Object matching data:
··········

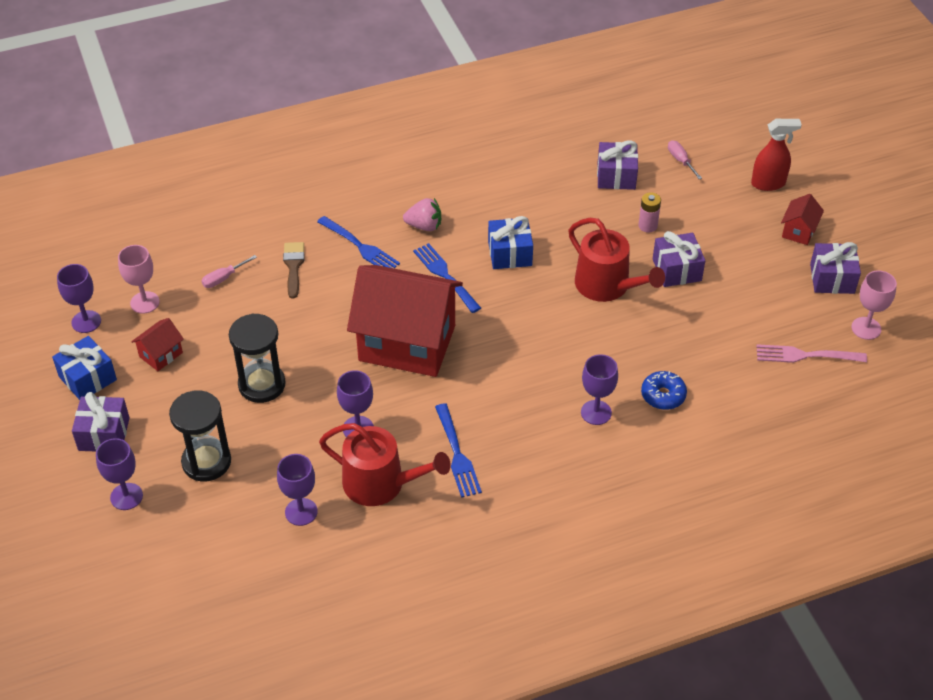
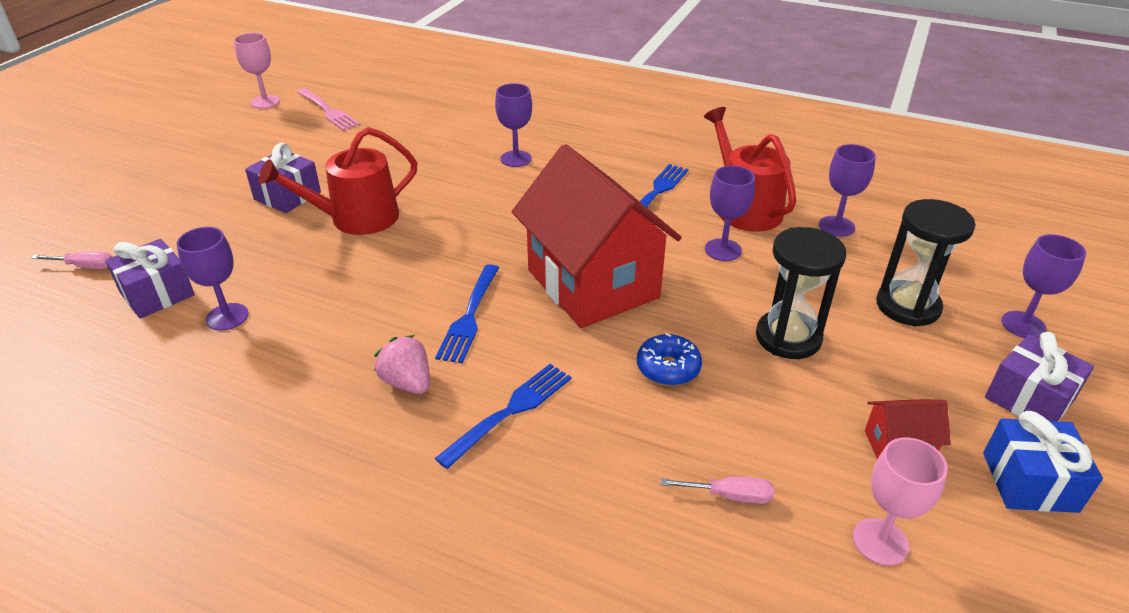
camera: 135 degrees left, 10 degrees down
(86, 322) = (1000, 575): purple goblet -> purple goblet (227, 317)
(293, 266) = (618, 445): brown brush -> none
(359, 246) = (509, 412): blue fork -> blue fork turned 45 degrees clockwise
(510, 253) = (379, 295): blue gift -> none
(607, 286) = (356, 218): red watering can -> red watering can turned 120 degrees counterclockwise
(647, 226) = (233, 237): pink battery -> none
(663, 395) = (454, 142): blue donut -> blue donut (668, 368)
(680, 160) = (85, 266): pink screwdriver -> pink screwdriver turned 105 degrees counterclockwise
(768, 183) = (88, 203): red spray bottle -> none
(799, 231) = (159, 164): red house -> none
(832, 278) = (215, 131): purple gift -> none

··········

What is needed: Your task is to restate, word for word, the line with "(647, 226) = (233, 237): pink battery -> none" and all lines after it, ending with the last line of the data.

Your response:
(647, 226) = (233, 237): pink battery -> none
(663, 395) = (454, 142): blue donut -> blue donut (668, 368)
(680, 160) = (85, 266): pink screwdriver -> pink screwdriver turned 105 degrees counterclockwise
(768, 183) = (88, 203): red spray bottle -> none
(799, 231) = (159, 164): red house -> none
(832, 278) = (215, 131): purple gift -> none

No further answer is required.